▸ **JOB**: State how many lines in the entries below contain the string "with". Give only the number.

======

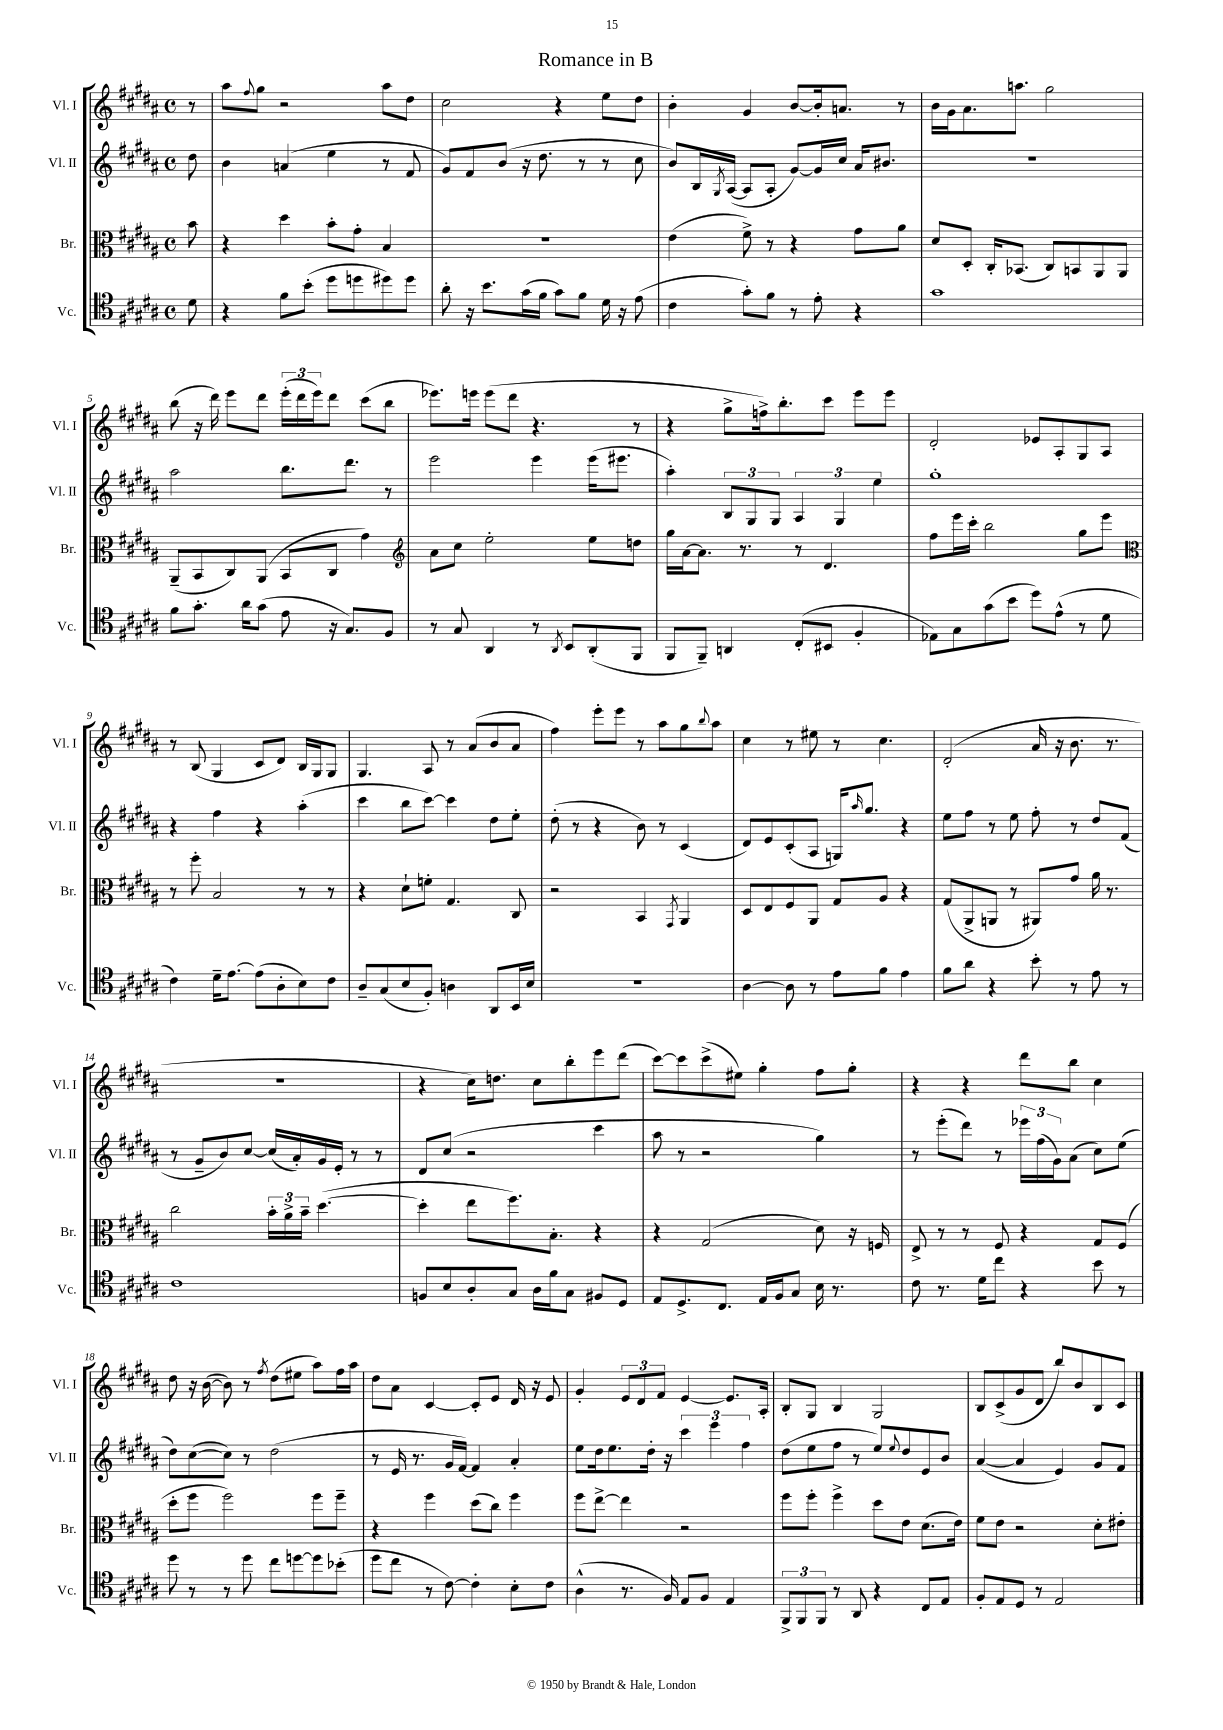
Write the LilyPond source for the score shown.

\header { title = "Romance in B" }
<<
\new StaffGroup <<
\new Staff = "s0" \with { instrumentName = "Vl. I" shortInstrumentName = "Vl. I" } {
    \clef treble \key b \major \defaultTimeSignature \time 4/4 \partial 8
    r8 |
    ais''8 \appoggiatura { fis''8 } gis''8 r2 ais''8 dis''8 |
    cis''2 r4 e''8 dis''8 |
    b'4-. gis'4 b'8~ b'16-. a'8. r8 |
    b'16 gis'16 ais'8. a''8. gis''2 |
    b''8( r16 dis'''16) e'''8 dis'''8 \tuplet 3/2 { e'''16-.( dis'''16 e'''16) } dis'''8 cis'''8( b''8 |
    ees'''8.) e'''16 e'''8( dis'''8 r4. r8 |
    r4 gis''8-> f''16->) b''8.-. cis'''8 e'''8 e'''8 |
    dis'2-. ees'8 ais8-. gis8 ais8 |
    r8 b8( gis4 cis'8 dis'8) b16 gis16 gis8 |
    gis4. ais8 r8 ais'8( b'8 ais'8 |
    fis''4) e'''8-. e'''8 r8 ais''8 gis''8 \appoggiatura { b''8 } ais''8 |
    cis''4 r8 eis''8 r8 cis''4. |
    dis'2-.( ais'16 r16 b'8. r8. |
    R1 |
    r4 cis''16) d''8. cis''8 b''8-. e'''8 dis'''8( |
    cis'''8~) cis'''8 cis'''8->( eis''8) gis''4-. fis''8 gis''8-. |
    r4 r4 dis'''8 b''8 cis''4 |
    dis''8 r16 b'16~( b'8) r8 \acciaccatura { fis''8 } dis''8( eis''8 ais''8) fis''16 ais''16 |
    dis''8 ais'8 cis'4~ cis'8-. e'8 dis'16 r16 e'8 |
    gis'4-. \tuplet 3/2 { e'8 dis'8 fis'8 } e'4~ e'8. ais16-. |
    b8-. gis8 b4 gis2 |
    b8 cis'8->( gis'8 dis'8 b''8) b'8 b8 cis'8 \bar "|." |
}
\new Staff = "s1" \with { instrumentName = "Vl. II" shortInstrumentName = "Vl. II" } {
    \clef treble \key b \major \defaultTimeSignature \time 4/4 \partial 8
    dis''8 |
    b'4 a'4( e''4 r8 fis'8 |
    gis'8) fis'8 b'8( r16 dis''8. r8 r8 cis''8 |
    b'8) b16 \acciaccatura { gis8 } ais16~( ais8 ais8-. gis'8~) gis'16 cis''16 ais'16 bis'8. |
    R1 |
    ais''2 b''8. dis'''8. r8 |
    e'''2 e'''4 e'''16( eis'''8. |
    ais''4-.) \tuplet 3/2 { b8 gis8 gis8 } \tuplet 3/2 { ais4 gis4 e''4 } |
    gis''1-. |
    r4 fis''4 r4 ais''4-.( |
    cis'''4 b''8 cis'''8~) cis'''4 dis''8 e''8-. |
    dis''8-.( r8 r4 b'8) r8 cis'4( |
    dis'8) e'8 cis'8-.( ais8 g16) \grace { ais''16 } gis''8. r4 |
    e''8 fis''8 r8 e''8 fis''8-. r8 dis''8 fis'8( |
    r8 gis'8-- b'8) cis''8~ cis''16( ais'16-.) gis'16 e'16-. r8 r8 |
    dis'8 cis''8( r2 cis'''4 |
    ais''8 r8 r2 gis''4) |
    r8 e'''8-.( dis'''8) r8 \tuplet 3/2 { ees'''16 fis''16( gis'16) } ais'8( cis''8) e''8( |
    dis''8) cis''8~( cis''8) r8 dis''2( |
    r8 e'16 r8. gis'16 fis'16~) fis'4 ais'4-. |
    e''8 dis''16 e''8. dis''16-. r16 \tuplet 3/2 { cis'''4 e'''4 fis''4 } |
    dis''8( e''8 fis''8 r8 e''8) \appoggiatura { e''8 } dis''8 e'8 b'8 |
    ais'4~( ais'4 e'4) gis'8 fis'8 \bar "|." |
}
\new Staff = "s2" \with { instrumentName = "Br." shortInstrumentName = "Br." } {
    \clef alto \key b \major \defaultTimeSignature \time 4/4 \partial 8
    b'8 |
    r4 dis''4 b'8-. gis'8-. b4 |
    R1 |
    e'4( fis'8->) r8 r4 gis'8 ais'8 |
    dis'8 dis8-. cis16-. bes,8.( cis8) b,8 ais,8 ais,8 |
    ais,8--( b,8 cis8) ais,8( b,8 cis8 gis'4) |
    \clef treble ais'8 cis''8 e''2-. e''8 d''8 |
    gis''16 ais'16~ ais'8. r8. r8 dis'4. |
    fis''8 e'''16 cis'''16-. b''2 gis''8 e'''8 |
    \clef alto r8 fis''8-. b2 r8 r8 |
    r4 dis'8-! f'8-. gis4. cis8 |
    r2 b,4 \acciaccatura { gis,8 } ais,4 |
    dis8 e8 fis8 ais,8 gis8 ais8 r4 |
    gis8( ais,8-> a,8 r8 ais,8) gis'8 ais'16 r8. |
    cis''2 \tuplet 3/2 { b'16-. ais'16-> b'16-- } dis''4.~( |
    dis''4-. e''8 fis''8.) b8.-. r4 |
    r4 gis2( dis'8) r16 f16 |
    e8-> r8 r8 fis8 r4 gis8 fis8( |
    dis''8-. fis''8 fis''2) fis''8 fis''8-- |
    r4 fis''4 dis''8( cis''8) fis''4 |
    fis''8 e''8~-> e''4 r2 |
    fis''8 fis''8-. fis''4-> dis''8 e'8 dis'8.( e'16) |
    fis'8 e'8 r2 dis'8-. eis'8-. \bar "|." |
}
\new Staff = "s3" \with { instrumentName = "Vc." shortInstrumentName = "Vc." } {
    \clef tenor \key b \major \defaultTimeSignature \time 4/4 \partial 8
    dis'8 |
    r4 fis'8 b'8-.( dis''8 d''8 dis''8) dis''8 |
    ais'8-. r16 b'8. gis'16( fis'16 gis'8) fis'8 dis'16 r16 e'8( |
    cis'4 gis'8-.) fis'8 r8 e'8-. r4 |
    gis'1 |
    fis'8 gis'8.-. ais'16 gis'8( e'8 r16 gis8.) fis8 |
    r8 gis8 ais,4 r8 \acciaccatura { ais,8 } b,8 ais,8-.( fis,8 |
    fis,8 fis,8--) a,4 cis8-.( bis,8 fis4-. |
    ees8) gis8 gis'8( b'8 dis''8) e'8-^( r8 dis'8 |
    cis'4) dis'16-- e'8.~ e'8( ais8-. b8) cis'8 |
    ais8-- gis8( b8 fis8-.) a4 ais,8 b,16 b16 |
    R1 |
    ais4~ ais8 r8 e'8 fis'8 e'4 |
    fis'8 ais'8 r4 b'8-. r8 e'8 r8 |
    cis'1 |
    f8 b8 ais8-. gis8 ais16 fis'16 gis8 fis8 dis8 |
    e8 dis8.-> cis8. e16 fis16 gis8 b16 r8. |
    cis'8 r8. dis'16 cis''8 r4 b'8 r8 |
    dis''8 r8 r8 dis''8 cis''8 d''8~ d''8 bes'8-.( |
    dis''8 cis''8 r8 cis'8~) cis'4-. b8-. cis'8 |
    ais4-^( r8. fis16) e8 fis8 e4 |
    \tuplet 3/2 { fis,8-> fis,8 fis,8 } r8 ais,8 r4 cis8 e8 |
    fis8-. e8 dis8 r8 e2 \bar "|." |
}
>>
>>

======

▸ **WRITTEN SOLUTION**: 4